— Begin —

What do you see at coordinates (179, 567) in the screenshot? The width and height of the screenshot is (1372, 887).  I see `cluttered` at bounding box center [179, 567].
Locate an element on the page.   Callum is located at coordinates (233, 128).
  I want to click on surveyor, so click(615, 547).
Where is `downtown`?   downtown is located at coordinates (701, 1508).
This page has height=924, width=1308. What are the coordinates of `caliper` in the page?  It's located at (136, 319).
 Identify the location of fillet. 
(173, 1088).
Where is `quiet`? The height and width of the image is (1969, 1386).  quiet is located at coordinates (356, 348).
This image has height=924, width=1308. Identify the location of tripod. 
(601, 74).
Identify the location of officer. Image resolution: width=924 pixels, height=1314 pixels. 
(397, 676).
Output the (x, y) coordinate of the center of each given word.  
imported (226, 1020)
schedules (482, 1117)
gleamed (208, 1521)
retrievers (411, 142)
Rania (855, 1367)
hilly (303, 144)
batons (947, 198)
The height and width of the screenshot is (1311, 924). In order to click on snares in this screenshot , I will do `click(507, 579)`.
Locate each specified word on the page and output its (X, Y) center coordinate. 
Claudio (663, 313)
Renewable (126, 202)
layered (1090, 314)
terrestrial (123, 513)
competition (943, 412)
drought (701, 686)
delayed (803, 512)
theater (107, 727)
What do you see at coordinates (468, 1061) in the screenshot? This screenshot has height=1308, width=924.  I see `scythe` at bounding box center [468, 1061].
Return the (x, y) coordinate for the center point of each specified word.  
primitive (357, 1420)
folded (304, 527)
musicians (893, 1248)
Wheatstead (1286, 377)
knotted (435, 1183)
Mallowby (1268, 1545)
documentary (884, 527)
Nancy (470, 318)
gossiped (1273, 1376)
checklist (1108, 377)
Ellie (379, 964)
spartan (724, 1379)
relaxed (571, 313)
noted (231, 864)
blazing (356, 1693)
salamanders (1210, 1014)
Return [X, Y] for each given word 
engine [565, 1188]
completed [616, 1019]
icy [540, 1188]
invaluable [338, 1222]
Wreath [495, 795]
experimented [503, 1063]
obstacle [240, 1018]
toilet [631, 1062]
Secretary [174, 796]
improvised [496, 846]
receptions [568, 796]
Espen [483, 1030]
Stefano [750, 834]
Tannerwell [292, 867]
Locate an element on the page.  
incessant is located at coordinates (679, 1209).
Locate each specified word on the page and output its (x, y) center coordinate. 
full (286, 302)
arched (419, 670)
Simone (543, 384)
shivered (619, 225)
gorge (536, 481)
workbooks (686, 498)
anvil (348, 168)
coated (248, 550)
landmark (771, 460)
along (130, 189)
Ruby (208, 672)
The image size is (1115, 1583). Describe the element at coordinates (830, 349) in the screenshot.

— End —

*Work to be completed*.
Reproduce the records verbatim from their first line through the line containing "(173, 1088).", with both of those lines included.

*Completed task*.
What do you see at coordinates (179, 567) in the screenshot? The width and height of the screenshot is (1372, 887).  I see `cluttered` at bounding box center [179, 567].
Locate an element on the page.   Callum is located at coordinates (233, 128).
  I want to click on surveyor, so click(615, 547).
Where is `downtown`?   downtown is located at coordinates (701, 1508).
This page has height=924, width=1308. What are the coordinates of `caliper` in the page?  It's located at (136, 319).
 Identify the location of fillet. 
(173, 1088).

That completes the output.